Problem requirements — As you print the data below, keep every line exactly as it is and leave the images behind.

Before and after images
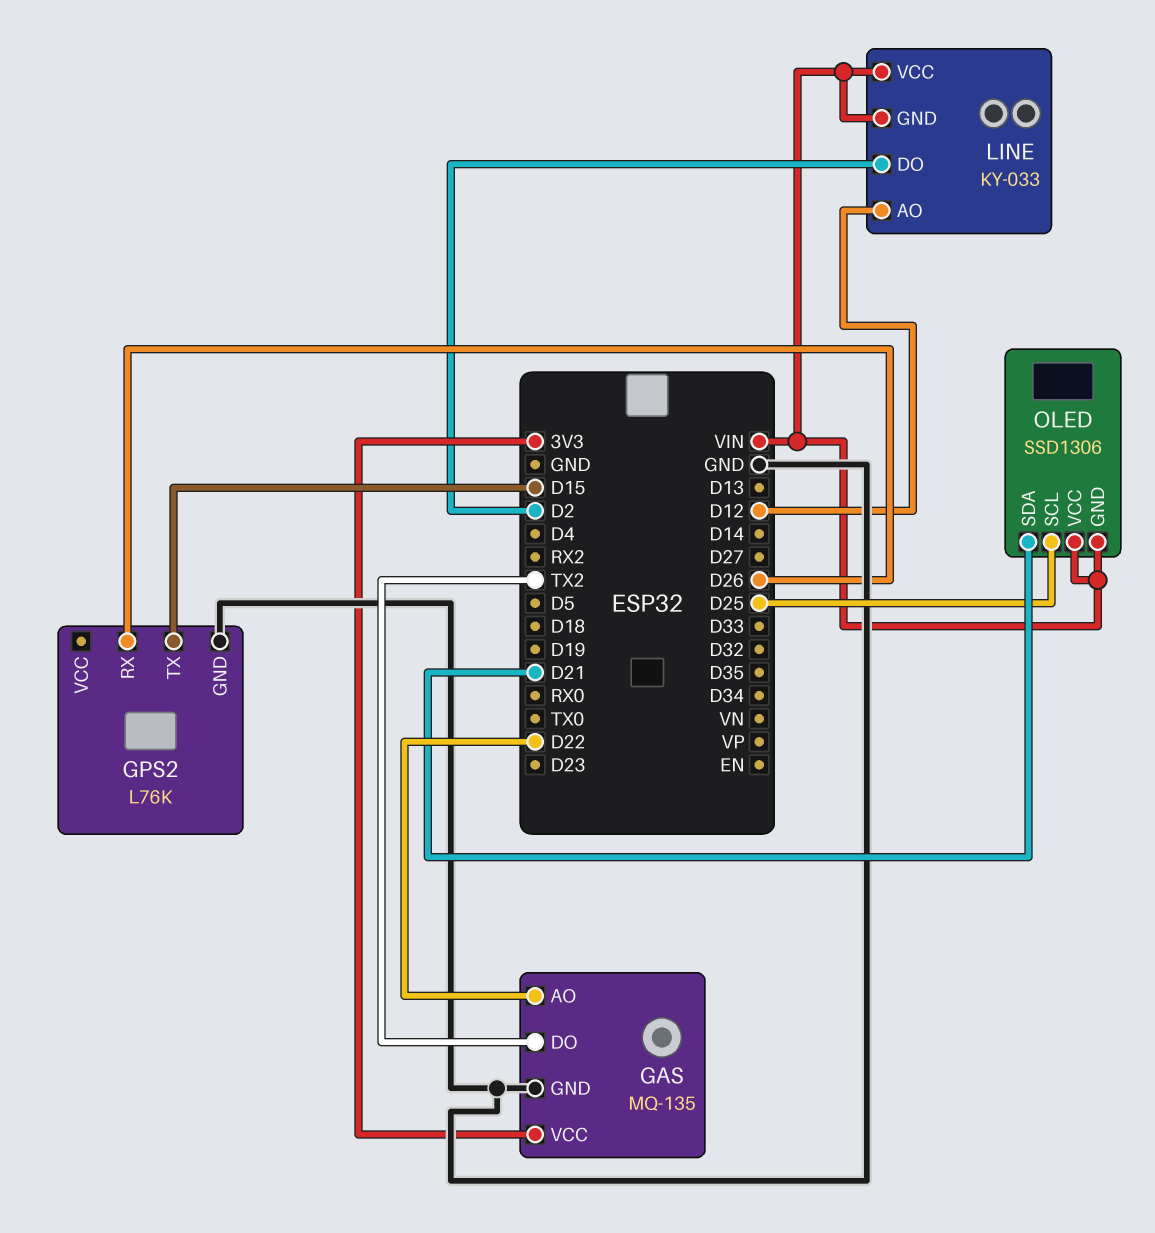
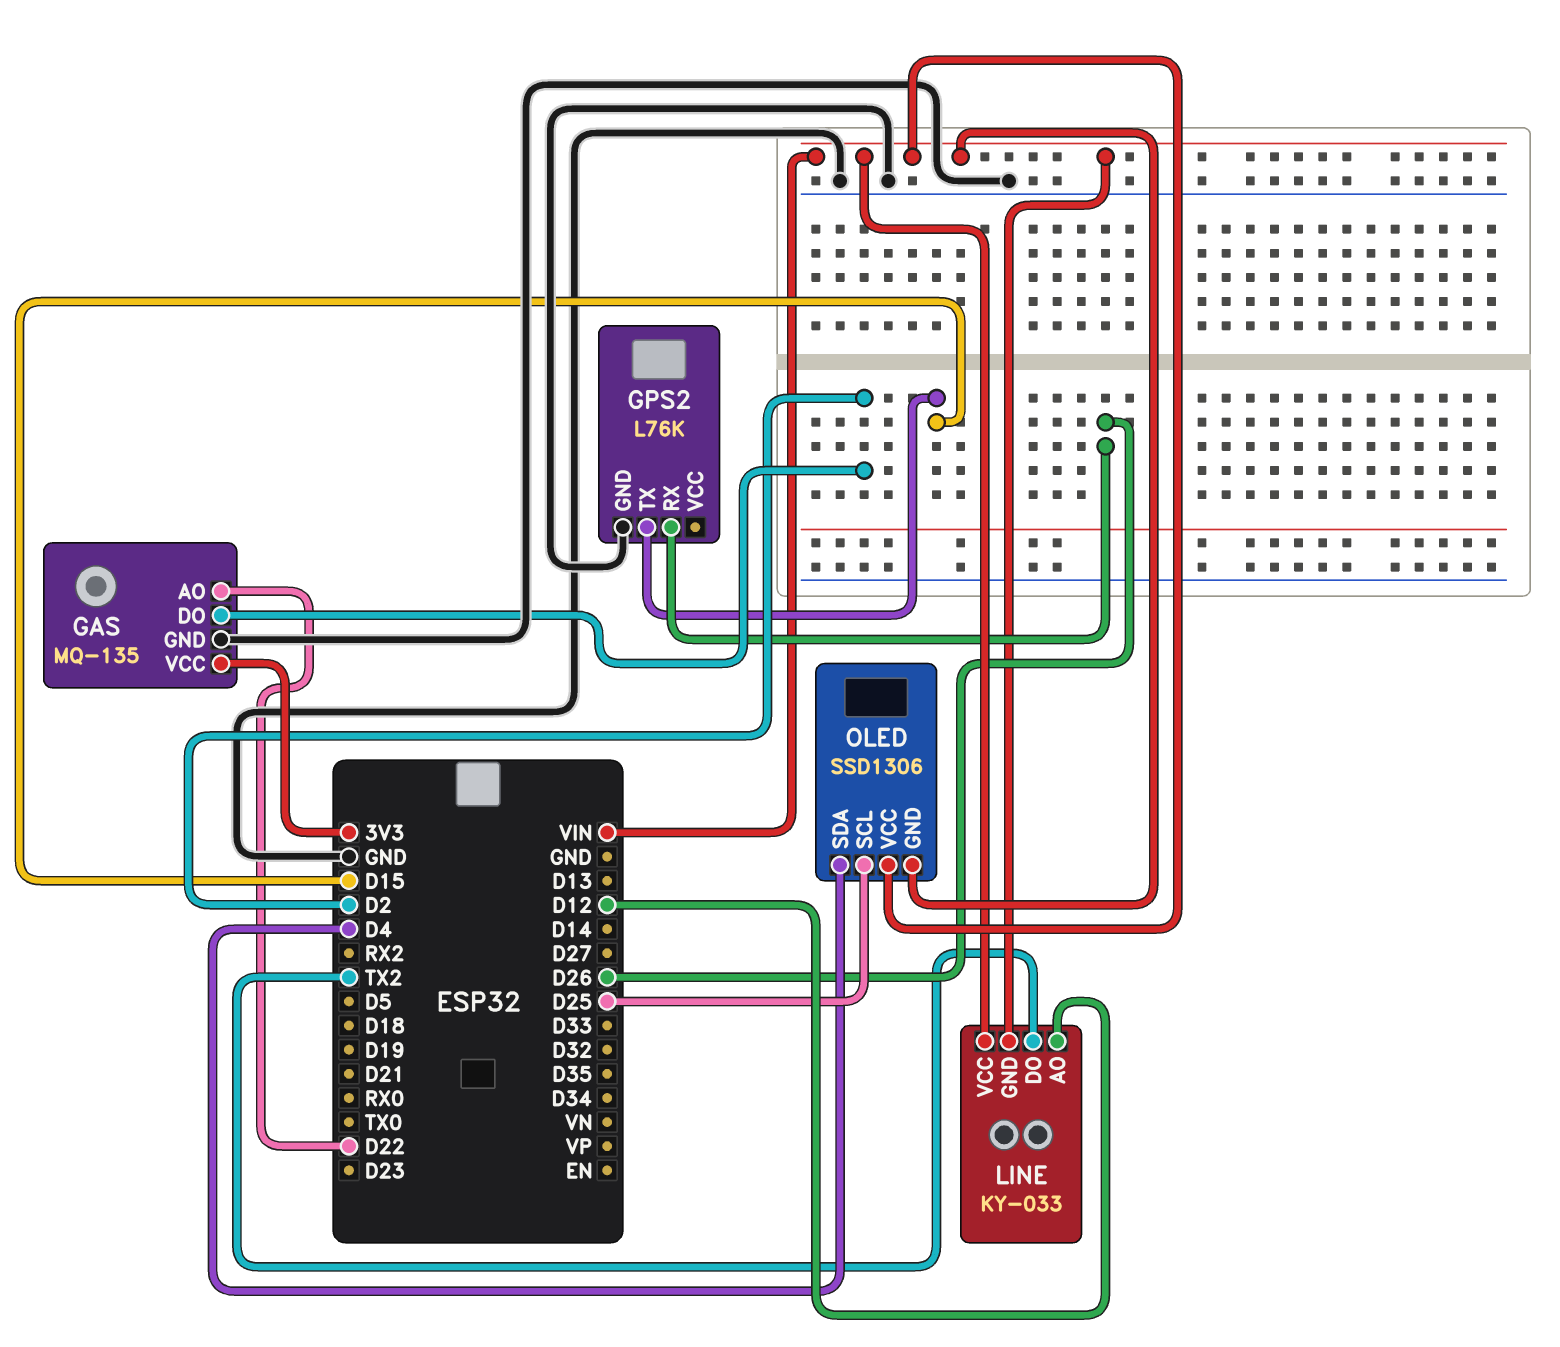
GAS pin DO: TX2 -> D2
LINE pin DO: D2 -> TX2
OLED pin SDA: D21 -> D4

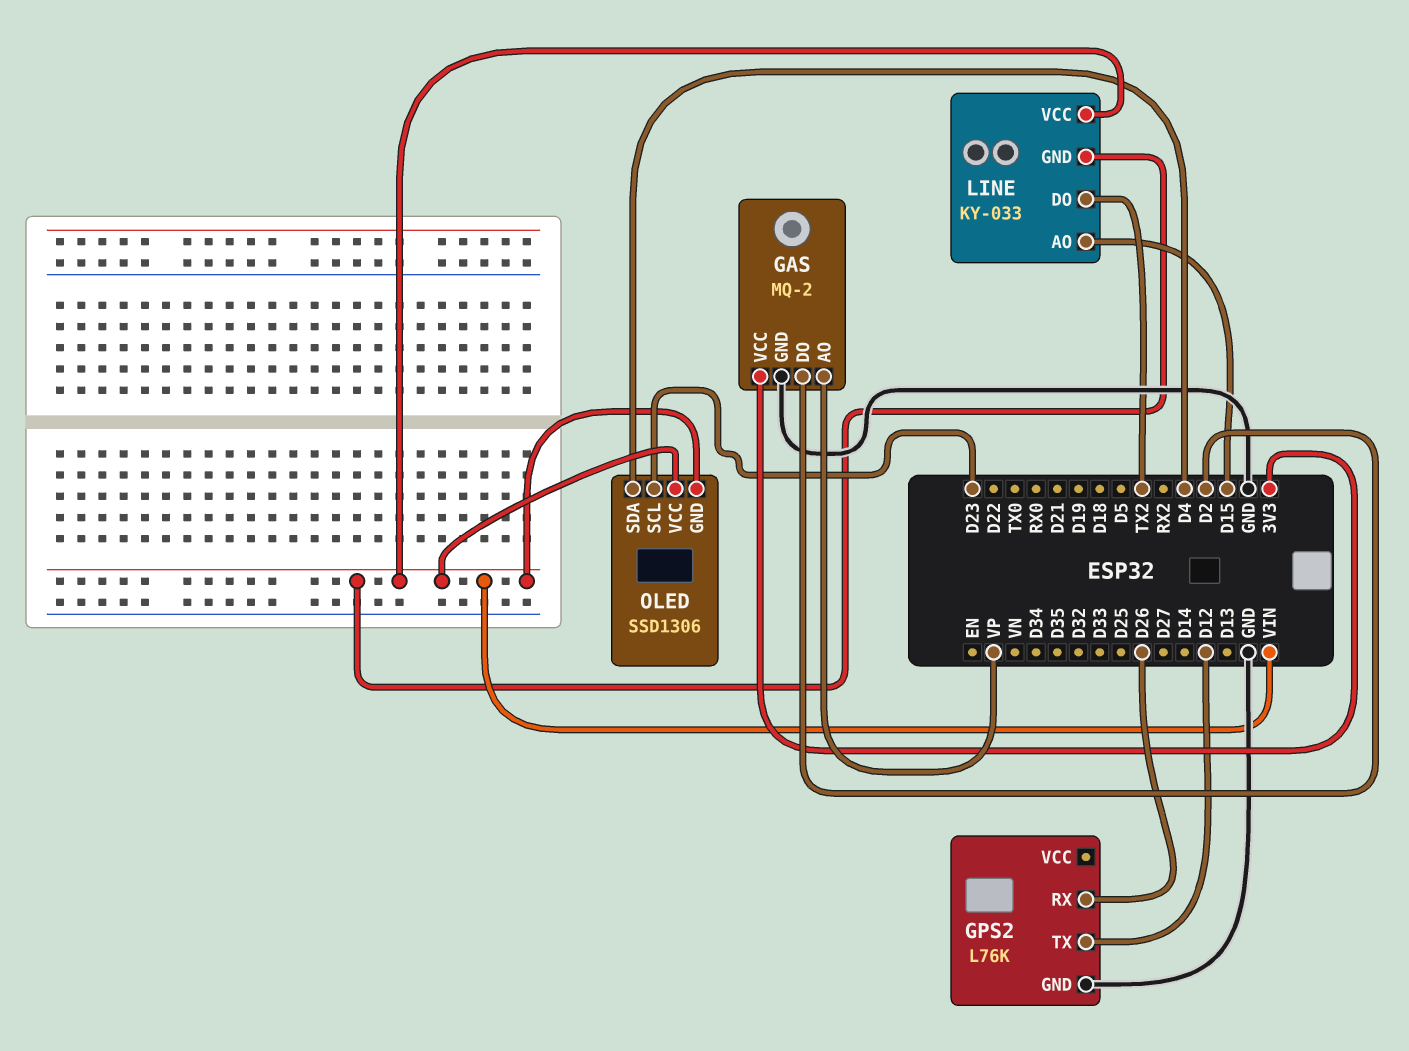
GAS: MQ-135 -> MQ-2
GAS pin AO: D22 -> VP
GPS2 pin TX: D15 -> D12
LINE pin AO: D12 -> D15
OLED pin SCL: D25 -> D23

Exercise answer —
GAS pin DO: TX2 -> D2
LINE pin DO: D2 -> TX2
OLED pin SDA: D21 -> D4

GAS: MQ-135 -> MQ-2
GAS pin AO: D22 -> VP
GPS2 pin TX: D15 -> D12
LINE pin AO: D12 -> D15
OLED pin SCL: D25 -> D23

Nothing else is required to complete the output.